▶ **Goal of the exercise**:
Going down the data below, set down exactly the line with "J6 pin 1: SDA -> +9V" and each line after it through the line with "R1: 5.1k (D0, GND) -> 2.7k (D0, GND)"; no other lines.

Before-and-after change records:

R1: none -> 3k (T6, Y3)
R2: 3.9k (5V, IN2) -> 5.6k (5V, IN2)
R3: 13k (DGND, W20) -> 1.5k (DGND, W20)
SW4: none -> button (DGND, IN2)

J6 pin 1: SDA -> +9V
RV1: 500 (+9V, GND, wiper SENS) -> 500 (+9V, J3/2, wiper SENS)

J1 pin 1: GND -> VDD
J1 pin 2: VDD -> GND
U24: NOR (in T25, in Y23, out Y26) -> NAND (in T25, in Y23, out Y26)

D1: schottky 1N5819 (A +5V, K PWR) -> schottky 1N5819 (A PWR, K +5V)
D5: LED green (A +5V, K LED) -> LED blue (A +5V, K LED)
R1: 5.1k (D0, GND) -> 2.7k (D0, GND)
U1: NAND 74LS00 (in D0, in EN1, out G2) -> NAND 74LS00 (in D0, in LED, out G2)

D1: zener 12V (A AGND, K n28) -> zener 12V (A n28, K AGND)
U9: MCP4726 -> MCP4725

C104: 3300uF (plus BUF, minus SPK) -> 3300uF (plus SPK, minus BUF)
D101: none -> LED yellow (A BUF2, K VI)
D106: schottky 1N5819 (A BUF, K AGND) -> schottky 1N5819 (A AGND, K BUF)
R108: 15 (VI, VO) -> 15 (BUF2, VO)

▶ **Task result**:
J6 pin 1: SDA -> +9V
RV1: 500 (+9V, GND, wiper SENS) -> 500 (+9V, J3/2, wiper SENS)

J1 pin 1: GND -> VDD
J1 pin 2: VDD -> GND
U24: NOR (in T25, in Y23, out Y26) -> NAND (in T25, in Y23, out Y26)

D1: schottky 1N5819 (A +5V, K PWR) -> schottky 1N5819 (A PWR, K +5V)
D5: LED green (A +5V, K LED) -> LED blue (A +5V, K LED)
R1: 5.1k (D0, GND) -> 2.7k (D0, GND)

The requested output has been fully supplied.